- _Set exercise_:
Extract every line of the data below that contains the string "front". Matching is case-sensitive.

- _Spatial question entries_:

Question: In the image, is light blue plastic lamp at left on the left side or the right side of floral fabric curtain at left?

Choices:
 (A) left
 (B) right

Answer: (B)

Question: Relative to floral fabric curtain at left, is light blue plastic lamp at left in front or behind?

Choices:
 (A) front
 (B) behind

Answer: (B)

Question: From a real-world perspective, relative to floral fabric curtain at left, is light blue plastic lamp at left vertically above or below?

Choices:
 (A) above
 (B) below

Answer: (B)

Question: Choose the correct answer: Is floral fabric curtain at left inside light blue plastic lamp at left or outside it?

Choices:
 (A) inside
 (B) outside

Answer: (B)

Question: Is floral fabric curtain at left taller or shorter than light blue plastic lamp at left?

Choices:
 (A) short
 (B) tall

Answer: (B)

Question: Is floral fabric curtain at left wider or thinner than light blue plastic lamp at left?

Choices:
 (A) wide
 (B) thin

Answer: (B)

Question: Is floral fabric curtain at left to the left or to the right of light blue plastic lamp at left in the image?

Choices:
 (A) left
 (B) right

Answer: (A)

- _Result_:
Question: Relative to floral fabric curtain at left, is light blue plastic lamp at left in front or behind?
 (A) front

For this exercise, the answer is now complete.